(Scene geometry reasoning data)
Segment Open
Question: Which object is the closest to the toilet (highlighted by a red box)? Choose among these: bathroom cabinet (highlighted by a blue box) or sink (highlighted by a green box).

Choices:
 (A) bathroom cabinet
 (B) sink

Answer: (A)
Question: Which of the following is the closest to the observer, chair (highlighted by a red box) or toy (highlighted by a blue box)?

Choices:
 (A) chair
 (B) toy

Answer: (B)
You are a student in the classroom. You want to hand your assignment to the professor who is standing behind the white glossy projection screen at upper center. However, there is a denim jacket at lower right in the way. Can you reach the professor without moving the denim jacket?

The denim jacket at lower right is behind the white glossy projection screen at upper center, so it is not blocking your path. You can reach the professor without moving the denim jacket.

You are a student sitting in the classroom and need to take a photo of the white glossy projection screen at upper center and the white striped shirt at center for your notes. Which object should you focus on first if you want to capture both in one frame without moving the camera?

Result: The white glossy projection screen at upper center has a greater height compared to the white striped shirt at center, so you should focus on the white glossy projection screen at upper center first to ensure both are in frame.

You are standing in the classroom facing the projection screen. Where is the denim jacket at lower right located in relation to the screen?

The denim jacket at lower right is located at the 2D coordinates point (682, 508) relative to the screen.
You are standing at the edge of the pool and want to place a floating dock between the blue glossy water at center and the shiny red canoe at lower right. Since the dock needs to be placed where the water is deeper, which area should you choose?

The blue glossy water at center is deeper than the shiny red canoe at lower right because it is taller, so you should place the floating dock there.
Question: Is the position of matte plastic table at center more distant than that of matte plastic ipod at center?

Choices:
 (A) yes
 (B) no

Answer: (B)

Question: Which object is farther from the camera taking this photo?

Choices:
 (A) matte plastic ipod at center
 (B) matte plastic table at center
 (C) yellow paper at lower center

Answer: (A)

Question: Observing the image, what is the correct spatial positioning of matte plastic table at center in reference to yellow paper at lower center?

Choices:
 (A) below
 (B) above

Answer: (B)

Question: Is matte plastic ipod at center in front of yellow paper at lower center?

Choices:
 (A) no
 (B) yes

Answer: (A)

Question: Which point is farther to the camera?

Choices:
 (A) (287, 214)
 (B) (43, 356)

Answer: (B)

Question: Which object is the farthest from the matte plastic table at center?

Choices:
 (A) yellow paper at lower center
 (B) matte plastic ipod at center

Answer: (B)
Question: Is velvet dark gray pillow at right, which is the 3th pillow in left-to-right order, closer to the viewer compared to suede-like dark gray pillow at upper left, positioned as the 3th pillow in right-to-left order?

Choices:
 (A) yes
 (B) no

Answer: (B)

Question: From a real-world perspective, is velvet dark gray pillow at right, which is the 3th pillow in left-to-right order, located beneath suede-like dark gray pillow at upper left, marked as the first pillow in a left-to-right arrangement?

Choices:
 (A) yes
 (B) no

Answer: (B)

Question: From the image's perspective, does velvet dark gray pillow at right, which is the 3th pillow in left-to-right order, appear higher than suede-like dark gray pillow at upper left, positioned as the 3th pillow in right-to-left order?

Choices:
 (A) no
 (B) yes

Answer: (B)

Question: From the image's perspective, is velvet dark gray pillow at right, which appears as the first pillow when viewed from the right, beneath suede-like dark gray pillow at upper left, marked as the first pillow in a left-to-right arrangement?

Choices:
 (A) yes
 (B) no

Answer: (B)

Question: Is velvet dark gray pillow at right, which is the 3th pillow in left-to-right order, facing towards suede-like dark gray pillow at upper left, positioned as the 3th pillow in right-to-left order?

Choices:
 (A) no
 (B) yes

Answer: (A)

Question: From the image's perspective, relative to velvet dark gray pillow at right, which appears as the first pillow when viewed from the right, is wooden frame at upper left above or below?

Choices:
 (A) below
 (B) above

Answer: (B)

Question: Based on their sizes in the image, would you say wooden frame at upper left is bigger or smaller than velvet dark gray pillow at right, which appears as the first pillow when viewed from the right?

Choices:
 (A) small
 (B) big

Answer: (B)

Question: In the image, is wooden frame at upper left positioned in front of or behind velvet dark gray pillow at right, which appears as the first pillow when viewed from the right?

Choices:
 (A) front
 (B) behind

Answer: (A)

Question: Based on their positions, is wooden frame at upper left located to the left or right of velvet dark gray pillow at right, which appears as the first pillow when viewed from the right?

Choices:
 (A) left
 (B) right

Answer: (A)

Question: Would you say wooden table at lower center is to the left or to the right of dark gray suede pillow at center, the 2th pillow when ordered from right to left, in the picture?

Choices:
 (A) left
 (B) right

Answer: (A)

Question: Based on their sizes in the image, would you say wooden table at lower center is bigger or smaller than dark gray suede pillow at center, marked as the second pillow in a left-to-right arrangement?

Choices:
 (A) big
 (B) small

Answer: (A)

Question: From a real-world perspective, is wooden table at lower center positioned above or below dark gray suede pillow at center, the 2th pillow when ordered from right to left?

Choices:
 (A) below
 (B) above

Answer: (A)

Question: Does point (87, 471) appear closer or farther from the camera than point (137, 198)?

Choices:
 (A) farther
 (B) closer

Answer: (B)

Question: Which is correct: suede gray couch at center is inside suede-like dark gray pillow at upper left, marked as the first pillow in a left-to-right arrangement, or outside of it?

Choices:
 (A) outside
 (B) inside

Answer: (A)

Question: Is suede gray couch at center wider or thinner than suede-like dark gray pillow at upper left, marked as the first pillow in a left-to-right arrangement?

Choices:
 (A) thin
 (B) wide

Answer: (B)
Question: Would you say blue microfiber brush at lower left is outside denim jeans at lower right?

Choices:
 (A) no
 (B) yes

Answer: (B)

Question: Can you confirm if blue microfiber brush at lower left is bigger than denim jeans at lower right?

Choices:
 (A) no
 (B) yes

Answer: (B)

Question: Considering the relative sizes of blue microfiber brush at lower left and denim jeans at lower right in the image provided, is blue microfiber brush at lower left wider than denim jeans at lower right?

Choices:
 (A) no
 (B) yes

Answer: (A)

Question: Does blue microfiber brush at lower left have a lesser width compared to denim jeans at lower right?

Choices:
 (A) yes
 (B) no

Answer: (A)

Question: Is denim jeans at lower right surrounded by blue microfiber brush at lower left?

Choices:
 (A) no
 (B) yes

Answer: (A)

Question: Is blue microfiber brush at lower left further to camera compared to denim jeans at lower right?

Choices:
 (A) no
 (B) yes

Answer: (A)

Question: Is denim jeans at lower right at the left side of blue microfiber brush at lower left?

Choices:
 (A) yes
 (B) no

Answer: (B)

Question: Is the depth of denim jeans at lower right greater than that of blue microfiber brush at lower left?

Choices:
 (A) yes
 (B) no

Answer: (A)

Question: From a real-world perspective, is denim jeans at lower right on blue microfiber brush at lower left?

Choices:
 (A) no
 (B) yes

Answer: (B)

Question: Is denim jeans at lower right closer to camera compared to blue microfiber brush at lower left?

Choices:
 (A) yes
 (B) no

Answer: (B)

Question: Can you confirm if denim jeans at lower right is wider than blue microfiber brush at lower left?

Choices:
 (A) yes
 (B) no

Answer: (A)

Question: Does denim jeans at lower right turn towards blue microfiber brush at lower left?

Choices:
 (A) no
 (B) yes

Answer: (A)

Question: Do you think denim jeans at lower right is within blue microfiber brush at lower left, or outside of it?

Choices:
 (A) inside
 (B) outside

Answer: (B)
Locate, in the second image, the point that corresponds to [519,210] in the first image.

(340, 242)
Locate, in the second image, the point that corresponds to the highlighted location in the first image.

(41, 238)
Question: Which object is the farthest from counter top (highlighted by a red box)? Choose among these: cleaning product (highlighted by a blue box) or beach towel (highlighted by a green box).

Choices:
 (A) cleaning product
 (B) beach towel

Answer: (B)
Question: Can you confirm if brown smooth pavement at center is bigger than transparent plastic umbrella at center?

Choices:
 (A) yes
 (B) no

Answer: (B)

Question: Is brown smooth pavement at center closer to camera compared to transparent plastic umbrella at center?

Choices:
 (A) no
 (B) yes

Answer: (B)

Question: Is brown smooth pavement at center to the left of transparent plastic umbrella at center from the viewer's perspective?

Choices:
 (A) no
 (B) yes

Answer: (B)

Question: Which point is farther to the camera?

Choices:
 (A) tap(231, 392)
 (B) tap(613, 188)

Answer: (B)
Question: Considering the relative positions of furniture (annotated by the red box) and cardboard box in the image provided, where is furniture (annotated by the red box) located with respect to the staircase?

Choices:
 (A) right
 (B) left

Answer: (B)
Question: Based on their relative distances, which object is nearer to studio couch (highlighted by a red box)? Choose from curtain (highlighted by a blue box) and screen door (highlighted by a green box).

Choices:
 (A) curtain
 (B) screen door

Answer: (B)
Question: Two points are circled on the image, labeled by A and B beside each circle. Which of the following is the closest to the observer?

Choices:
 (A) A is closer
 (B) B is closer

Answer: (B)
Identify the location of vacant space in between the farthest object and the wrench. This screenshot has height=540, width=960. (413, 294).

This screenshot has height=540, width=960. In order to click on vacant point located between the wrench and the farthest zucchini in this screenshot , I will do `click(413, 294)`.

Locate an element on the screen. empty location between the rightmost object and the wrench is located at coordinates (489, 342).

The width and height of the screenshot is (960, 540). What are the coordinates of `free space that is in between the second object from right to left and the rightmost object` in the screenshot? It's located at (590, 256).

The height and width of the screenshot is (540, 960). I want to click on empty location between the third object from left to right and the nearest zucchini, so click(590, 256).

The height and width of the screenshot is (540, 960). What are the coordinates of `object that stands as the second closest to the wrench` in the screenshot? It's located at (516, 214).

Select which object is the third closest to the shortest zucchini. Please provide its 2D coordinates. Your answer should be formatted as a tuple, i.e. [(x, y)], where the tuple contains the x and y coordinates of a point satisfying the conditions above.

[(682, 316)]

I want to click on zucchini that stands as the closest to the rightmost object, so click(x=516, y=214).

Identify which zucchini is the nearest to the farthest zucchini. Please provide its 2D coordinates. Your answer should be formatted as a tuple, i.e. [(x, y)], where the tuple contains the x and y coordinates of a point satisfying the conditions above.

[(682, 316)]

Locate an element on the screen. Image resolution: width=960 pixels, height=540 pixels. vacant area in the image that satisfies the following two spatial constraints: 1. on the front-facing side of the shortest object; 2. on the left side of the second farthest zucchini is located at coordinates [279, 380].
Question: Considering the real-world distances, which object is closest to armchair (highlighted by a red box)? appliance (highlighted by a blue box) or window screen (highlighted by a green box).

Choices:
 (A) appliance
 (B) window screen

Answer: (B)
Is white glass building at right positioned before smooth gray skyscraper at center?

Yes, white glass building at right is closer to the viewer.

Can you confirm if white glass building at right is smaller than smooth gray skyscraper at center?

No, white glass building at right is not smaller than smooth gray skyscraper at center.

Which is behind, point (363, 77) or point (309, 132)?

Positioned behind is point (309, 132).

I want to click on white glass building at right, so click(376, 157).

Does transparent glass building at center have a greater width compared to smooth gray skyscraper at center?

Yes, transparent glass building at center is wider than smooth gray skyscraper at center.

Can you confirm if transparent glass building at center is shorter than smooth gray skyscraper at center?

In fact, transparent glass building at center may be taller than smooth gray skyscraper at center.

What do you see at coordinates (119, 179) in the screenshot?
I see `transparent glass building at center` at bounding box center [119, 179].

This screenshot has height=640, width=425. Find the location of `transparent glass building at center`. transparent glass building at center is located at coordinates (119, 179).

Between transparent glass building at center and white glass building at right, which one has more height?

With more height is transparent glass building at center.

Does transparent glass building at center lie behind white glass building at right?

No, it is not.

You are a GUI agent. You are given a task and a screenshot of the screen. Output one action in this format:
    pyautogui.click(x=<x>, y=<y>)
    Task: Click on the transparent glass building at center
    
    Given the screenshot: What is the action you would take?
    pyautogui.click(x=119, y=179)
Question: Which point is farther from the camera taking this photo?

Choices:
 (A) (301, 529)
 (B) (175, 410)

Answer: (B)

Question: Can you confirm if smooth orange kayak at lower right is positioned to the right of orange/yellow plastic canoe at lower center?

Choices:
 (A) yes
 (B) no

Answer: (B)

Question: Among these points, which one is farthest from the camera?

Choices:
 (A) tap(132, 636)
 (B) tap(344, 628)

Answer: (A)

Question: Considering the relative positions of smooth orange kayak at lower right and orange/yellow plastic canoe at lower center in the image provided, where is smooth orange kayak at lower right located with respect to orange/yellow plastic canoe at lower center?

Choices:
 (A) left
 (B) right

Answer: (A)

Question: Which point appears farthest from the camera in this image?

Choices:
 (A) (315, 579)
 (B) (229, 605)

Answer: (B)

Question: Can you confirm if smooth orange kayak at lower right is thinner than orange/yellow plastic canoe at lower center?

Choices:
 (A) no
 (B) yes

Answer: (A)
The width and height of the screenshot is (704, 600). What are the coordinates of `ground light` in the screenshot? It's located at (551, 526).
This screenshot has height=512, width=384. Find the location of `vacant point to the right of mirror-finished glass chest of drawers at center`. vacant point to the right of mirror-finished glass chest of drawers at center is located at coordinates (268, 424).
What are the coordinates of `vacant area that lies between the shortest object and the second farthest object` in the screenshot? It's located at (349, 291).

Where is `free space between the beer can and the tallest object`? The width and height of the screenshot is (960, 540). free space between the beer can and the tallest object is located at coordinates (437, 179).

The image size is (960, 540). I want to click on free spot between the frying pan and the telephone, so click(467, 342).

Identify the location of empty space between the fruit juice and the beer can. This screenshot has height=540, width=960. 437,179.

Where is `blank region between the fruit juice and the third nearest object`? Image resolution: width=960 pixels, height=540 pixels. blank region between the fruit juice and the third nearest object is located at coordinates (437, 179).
Segment Closed
● **Task brief**: Count the lines in the listing above that contain the string "skyscraper", matching case exactly, and reply with only the number.

● **Answer to this task**: 7